● **Task instructions**:
Wherever the word "brown" appears in a line of the records, copy that line.

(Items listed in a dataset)
###

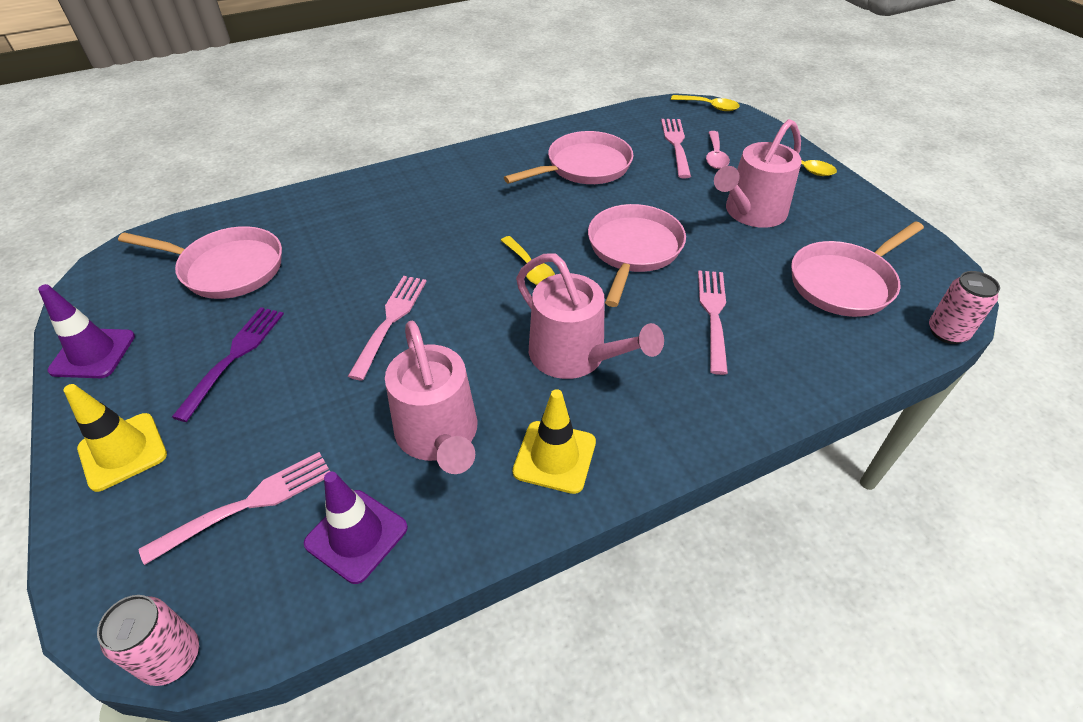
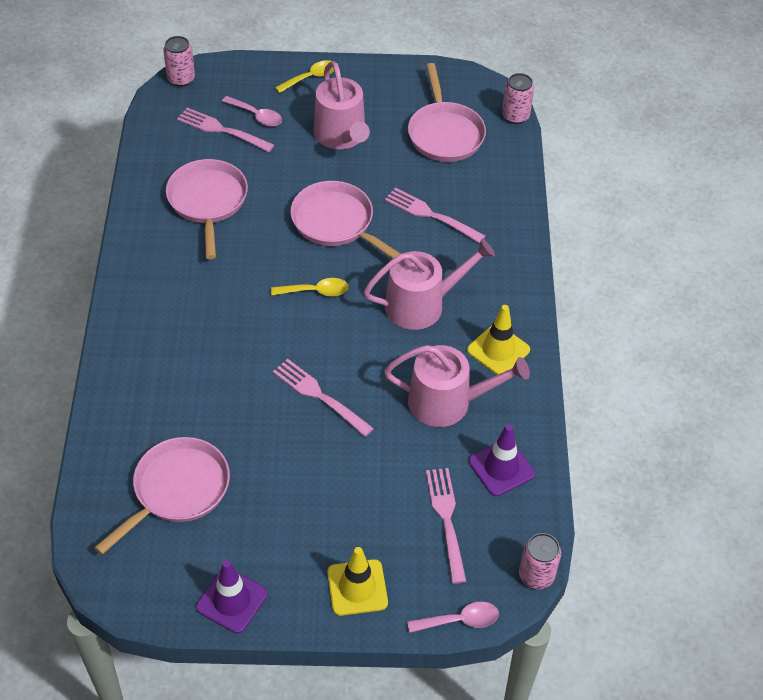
camera: 65 degrees left, 5 degrees up
purple fork [172,307,284,422] -> none
yellow spoon [671,95,740,111] -> pink can [163,36,195,87]
none -> pink spoon [407,602,499,633]

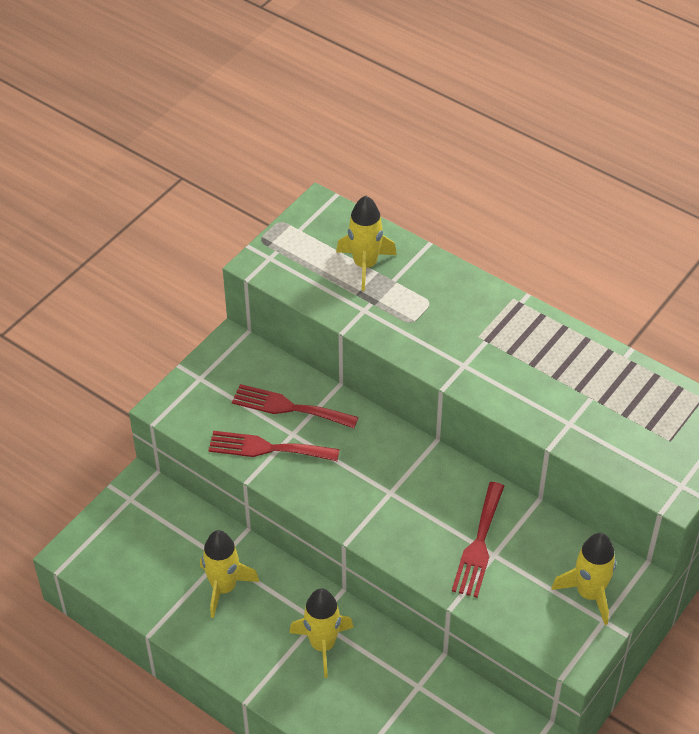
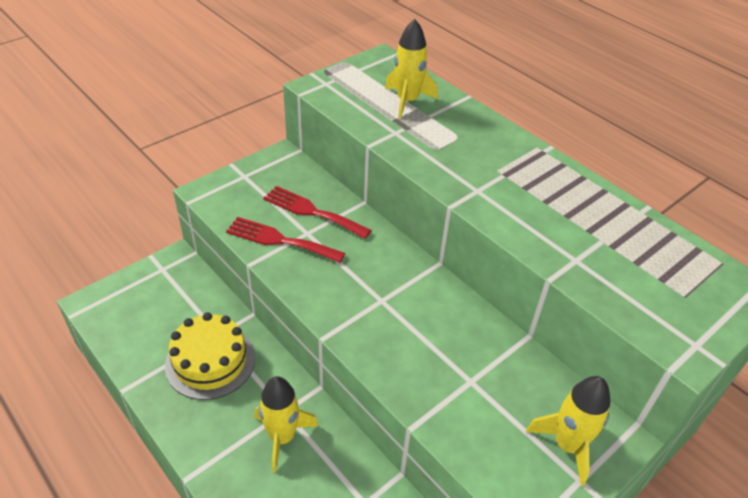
camera: 10 degrees right, 5 degrees down
yellow rocket [200,530,259,618] -> yellow cake [165,312,255,400]
red fork [452,482,504,598] -> none

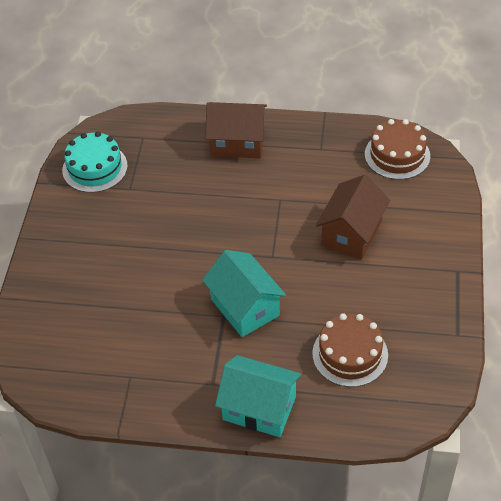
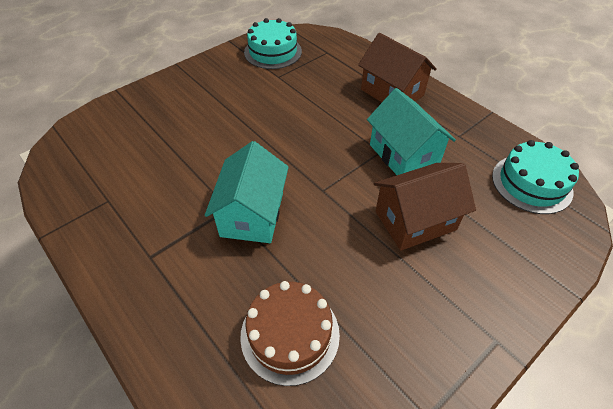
camera: 40 degrees right, 0 degrees up
turquoise house [215,355,301,437] -> turquoise house moved to [367,88,456,175]
brown cake [365,119,430,180] -> turquoise cake [492,140,579,214]

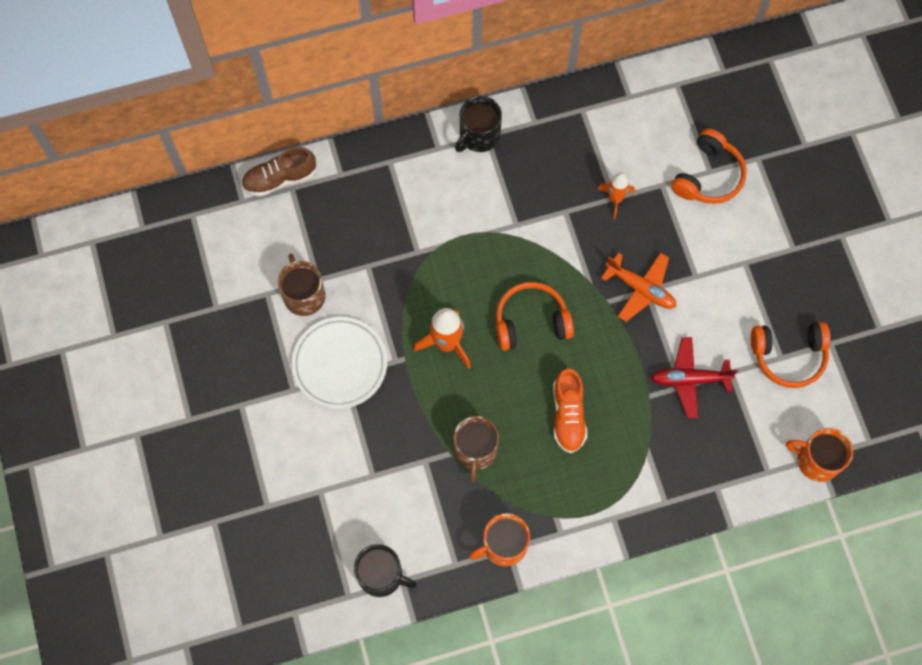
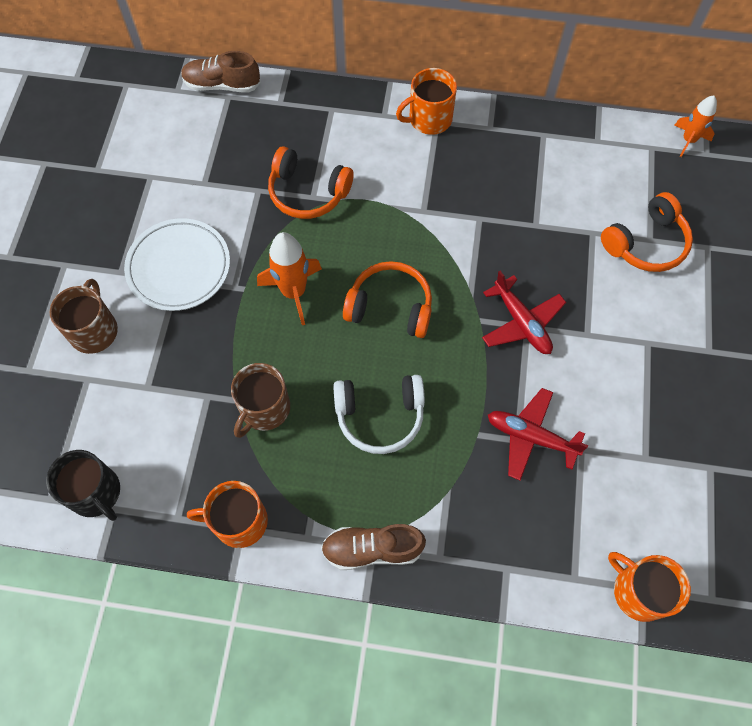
camera: 25 degrees right, 5 degrees down
brown mug [278,254,325,316] -> brown mug moved to [50,279,118,354]
black mug [455,96,502,152] -> orange mug [396,68,457,135]
orange shoe [553,368,587,453] -> white headphones [333,375,425,454]
orange rocket [597,172,635,219] -> orange rocket moved to [674,95,717,157]
orange plane [601,252,676,322] -> red plane [482,271,566,354]
orange headphones [751,322,831,388] -> orange headphones moved to [268,146,354,219]
none -> brown shoe [321,524,426,570]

###

● **Exercise result**:
brown cake [365,119,430,180] -> turquoise cake [492,140,579,214]
brown mug [278,254,325,316] -> brown mug moved to [50,279,118,354]
none -> brown shoe [321,524,426,570]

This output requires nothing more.